• Source material:
:::
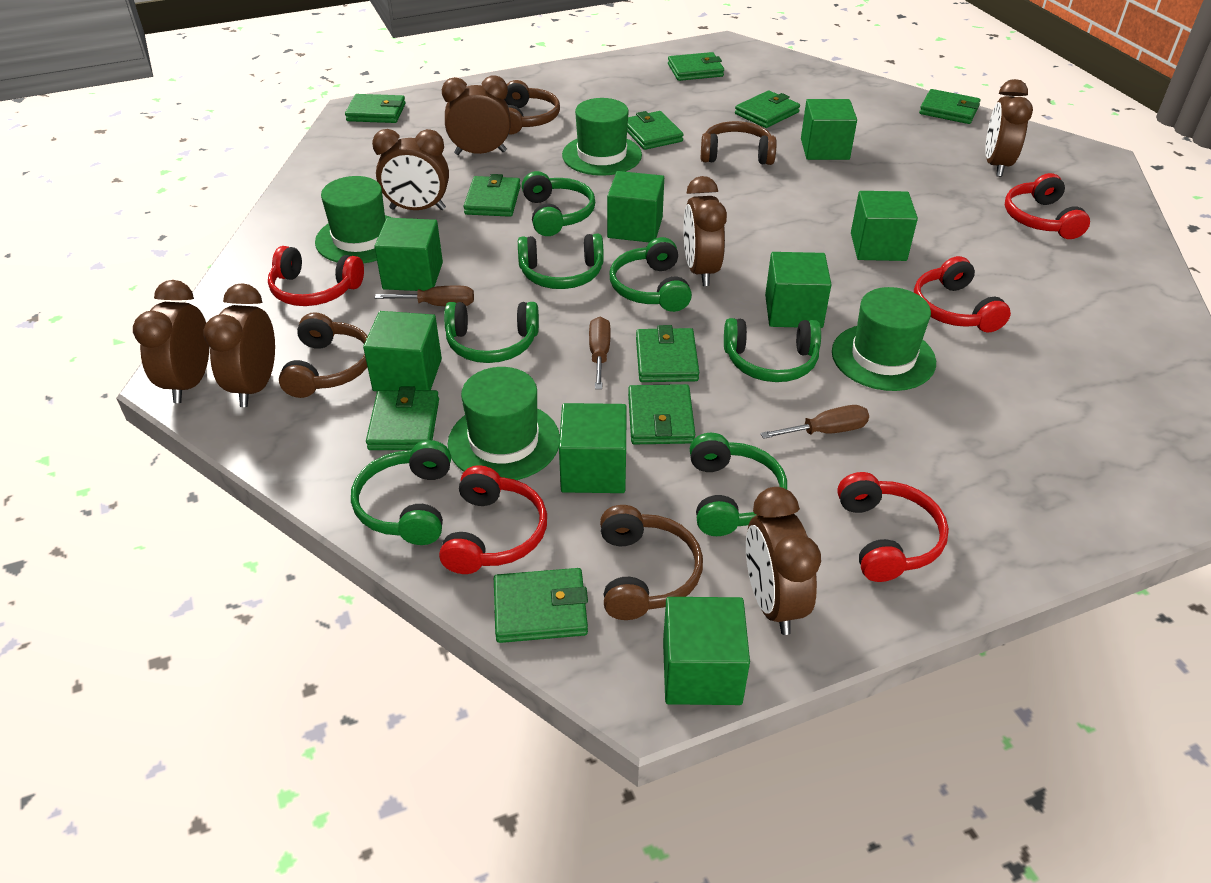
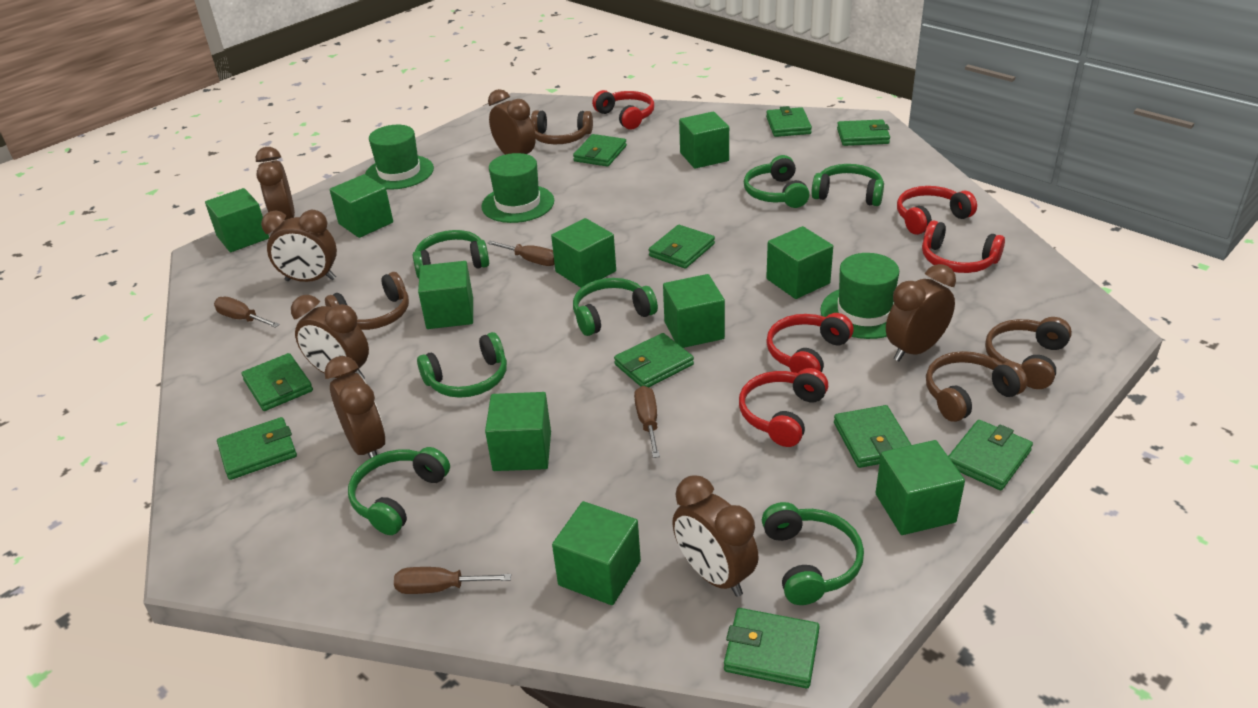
brown screwdriver: 3 -> 4
green cube: 8 -> 10
green hat: 4 -> 3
:::
• Your goal:
Produce a word-for-word version of the material, with no pictures included.

• Task response:
brown screwdriver: 3 -> 4
green cube: 8 -> 10
green hat: 4 -> 3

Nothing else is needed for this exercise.